== Brief ==
Scan the entries for the word "triangle" and return every line that has it.

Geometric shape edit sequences
= Beginning of Section =
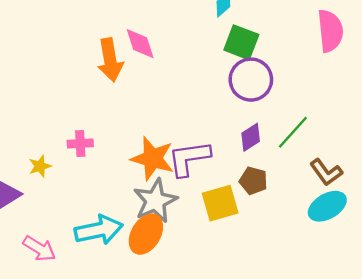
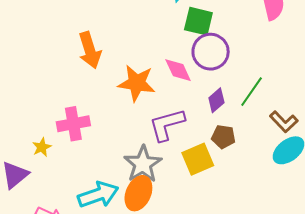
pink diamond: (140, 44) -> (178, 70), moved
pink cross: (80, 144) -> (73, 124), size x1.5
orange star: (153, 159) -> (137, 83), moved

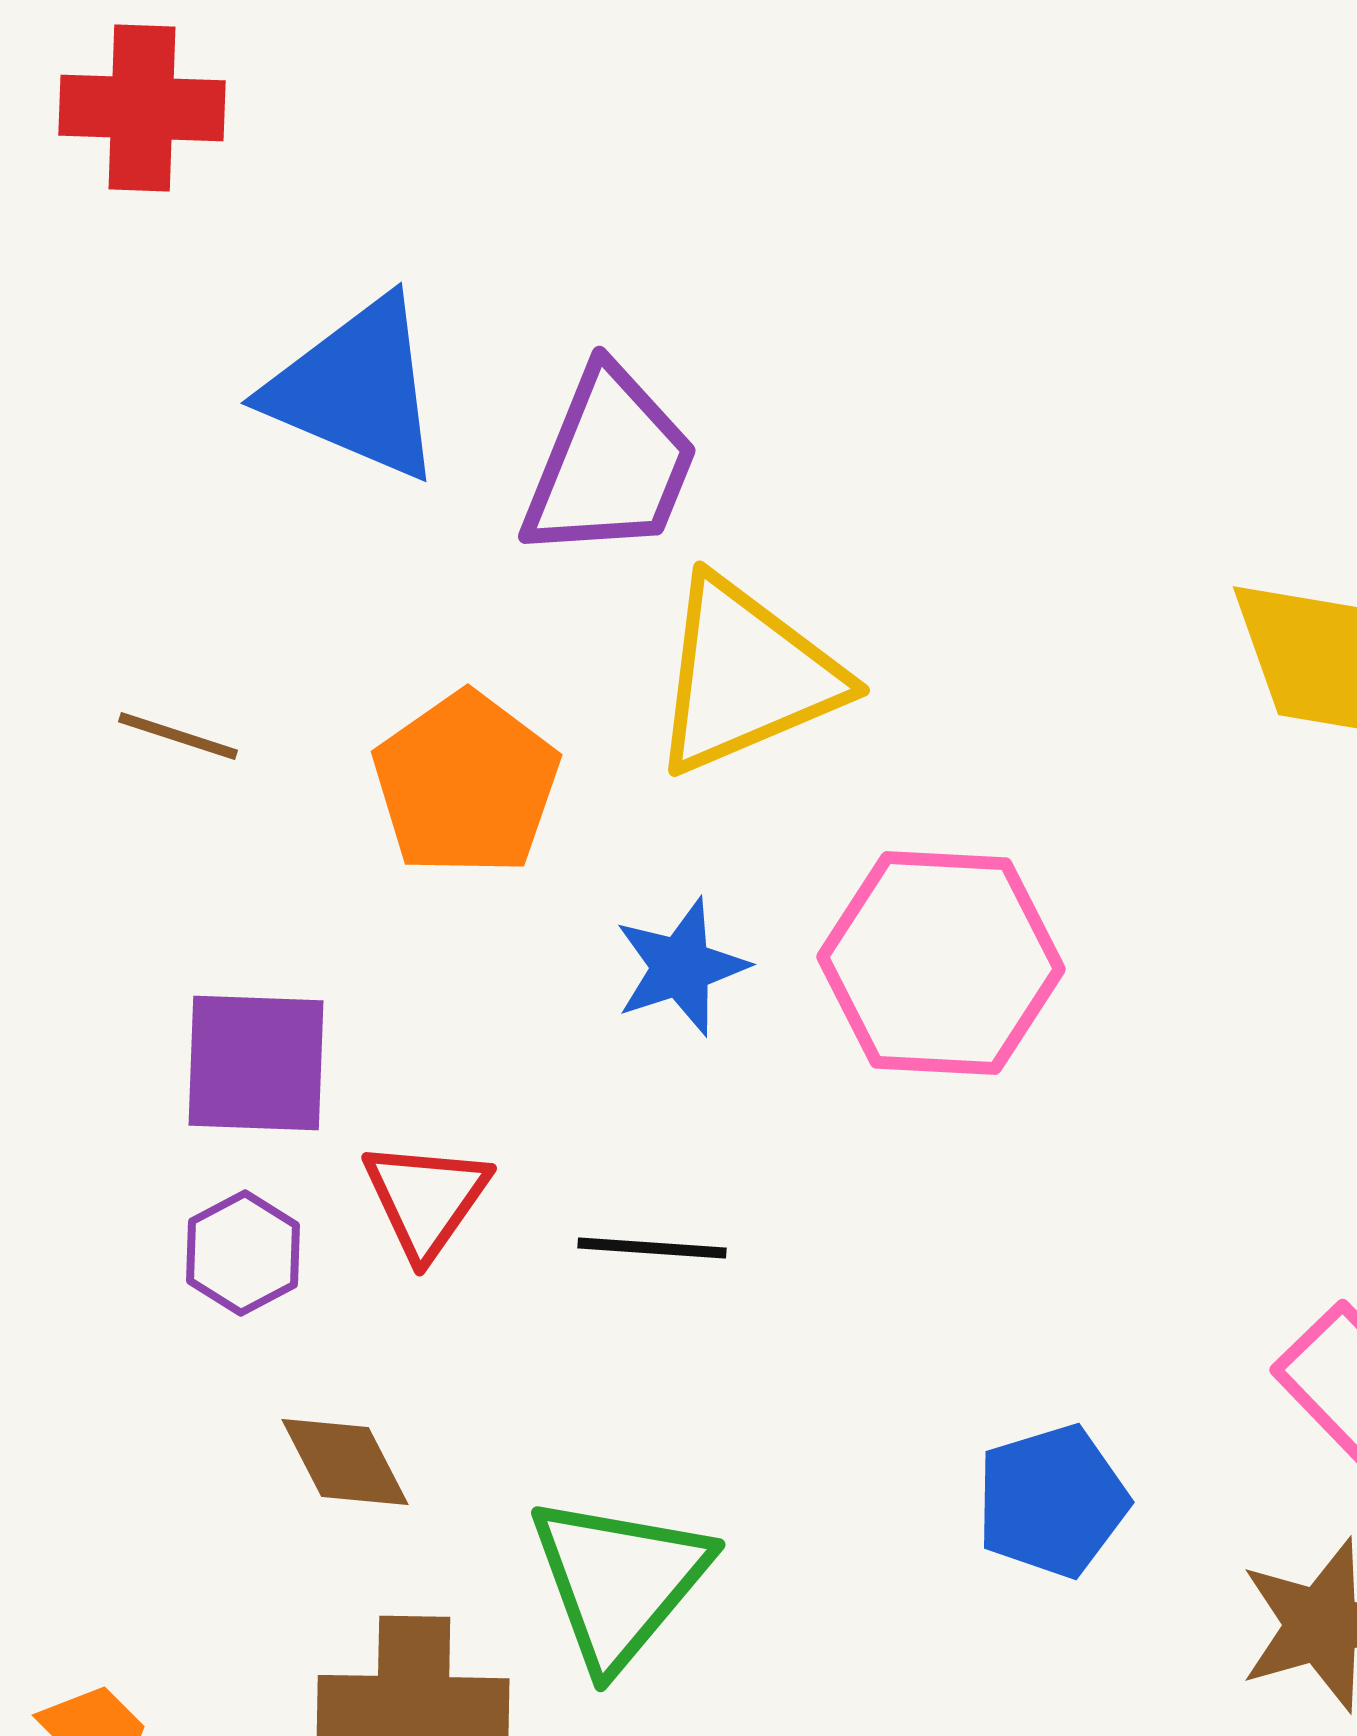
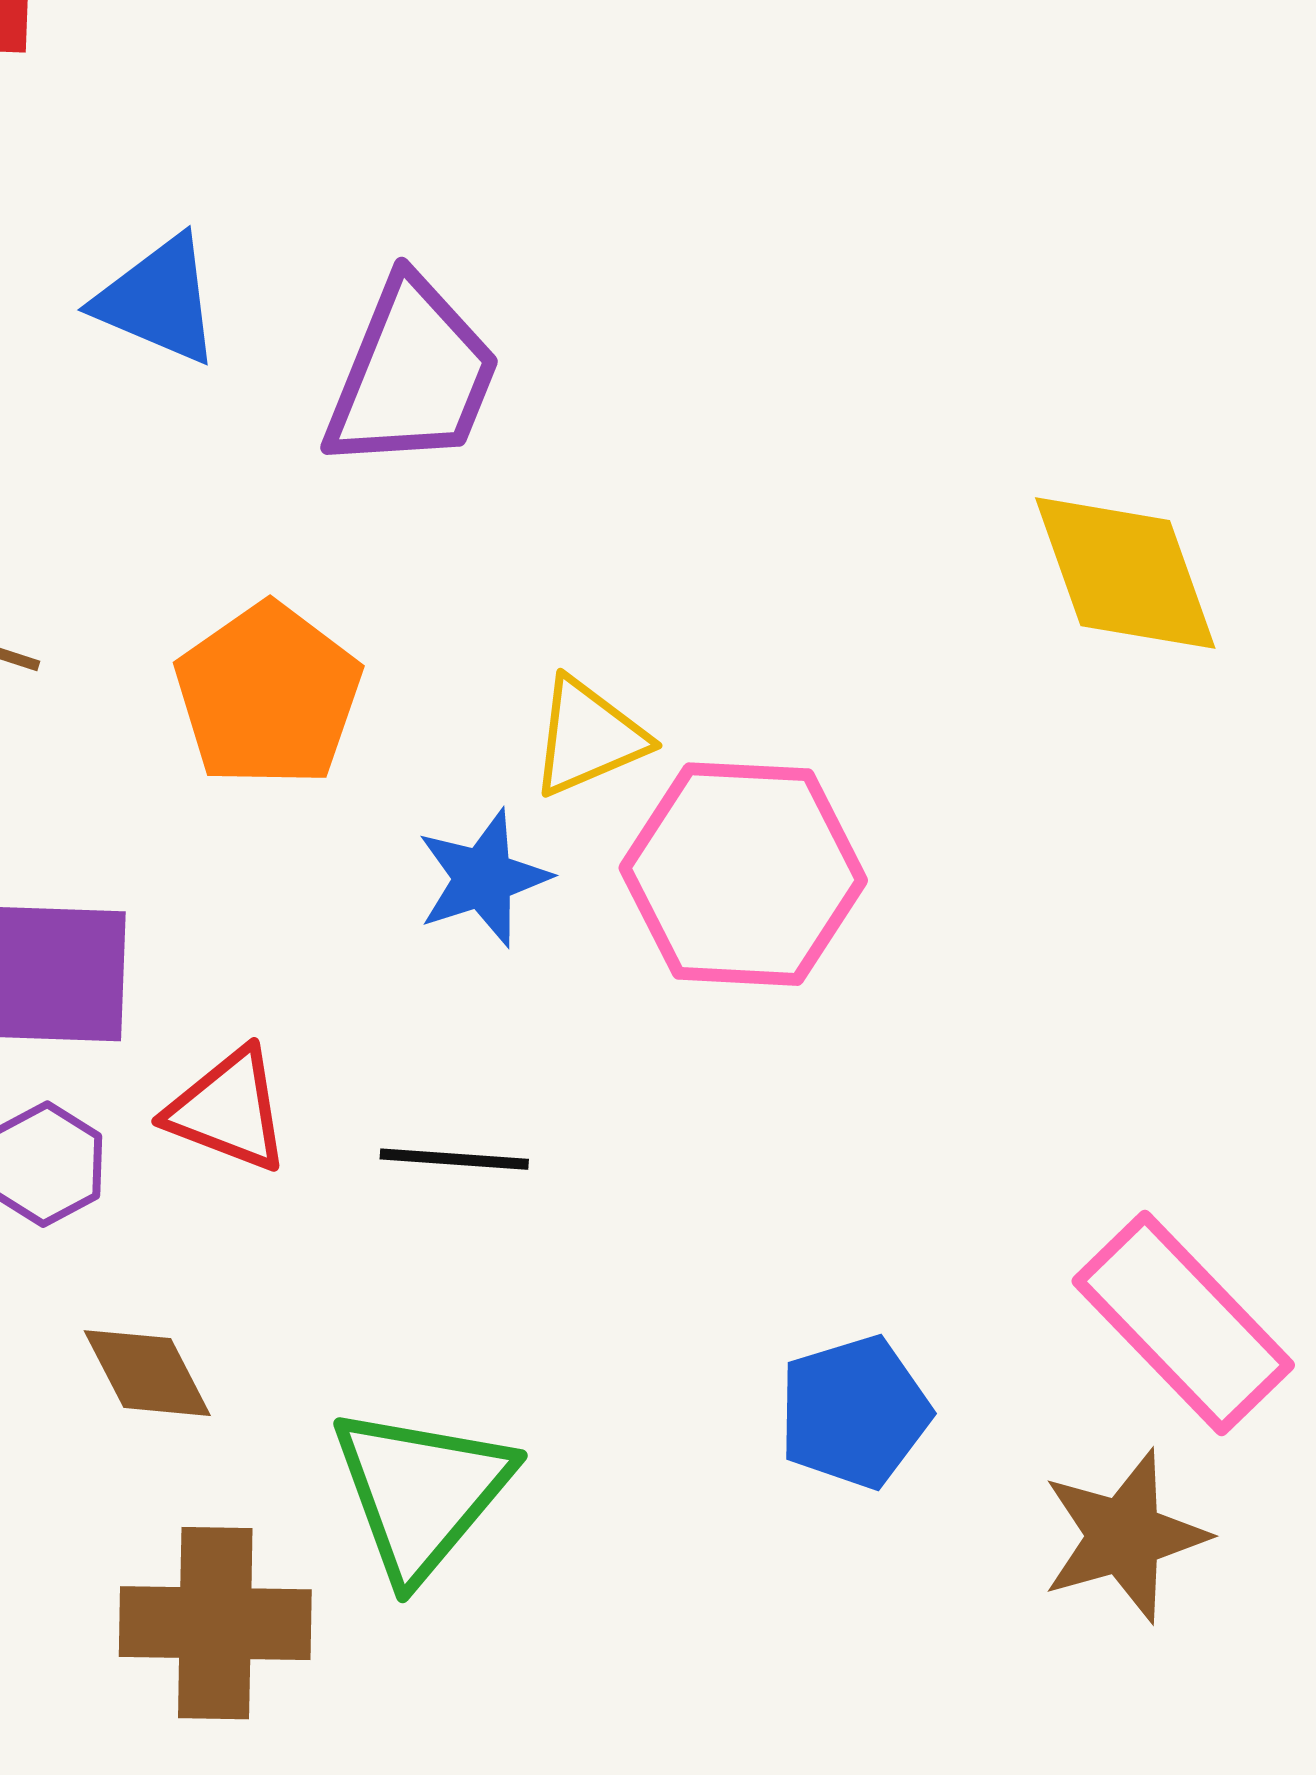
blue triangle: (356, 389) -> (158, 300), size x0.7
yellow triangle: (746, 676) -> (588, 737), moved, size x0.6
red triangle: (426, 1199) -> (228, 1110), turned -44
= End of Section =
== Result for this exercise ==
blue triangle: (356, 389) -> (158, 300), size x0.7
yellow triangle: (746, 676) -> (588, 737), moved, size x0.6
red triangle: (426, 1199) -> (228, 1110), turned -44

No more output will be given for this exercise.